= Short exercise =
Write out the whole listing again, exactly.

= Saved data entries =

--- START ---

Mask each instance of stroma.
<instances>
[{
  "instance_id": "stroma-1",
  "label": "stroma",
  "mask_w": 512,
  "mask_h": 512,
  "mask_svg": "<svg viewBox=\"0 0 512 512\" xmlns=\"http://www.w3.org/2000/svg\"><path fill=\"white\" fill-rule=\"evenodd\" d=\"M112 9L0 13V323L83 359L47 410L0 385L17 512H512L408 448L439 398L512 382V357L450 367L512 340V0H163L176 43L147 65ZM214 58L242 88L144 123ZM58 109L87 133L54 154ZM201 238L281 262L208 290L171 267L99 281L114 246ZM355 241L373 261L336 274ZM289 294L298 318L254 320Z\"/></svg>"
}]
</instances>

--- END ---

= Solution =
Mask each instance of stroma.
<instances>
[{
  "instance_id": "stroma-1",
  "label": "stroma",
  "mask_w": 512,
  "mask_h": 512,
  "mask_svg": "<svg viewBox=\"0 0 512 512\" xmlns=\"http://www.w3.org/2000/svg\"><path fill=\"white\" fill-rule=\"evenodd\" d=\"M112 9L0 13V323L83 359L47 410L0 385L17 512H512L408 448L439 398L512 382V357L450 367L512 340V0H163L176 43L147 65ZM214 58L242 88L144 123ZM58 109L87 133L54 154ZM201 238L281 262L208 290L171 267L99 281L114 246ZM355 241L373 261L336 274ZM289 294L298 318L254 320Z\"/></svg>"
}]
</instances>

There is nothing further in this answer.